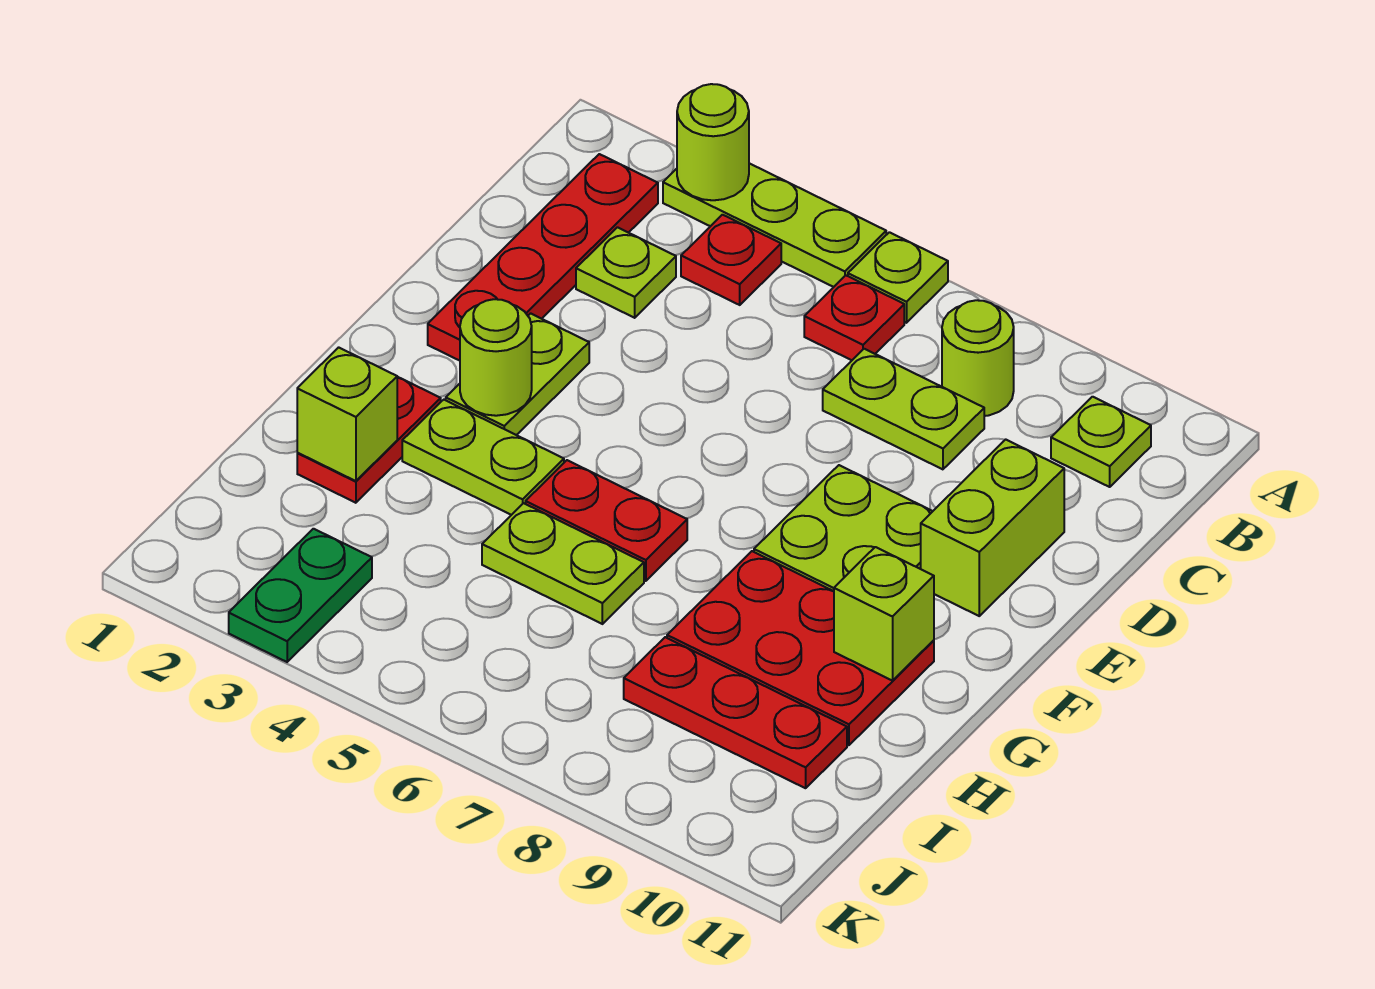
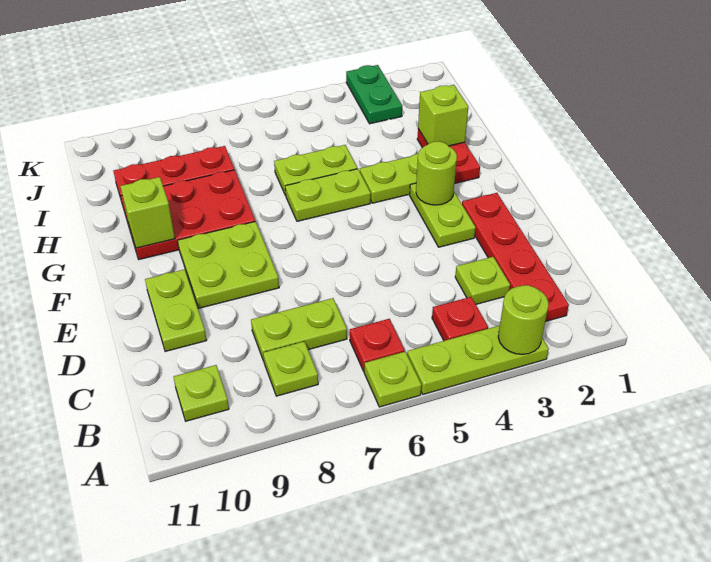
lime round brick B8 level 1 -> lime plate B8 level 1
lime brick D10:E10 level 1 -> lime plate D10:E10 level 1
red plate G5:G6 level 1 -> lime plate G5:G6 level 1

● **Action item**:
Lines from the one with "lime brick D10:E10" through the last line of the listing above: return these exactly, and nothing else.

● **Answer space**:
lime brick D10:E10 level 1 -> lime plate D10:E10 level 1
red plate G5:G6 level 1 -> lime plate G5:G6 level 1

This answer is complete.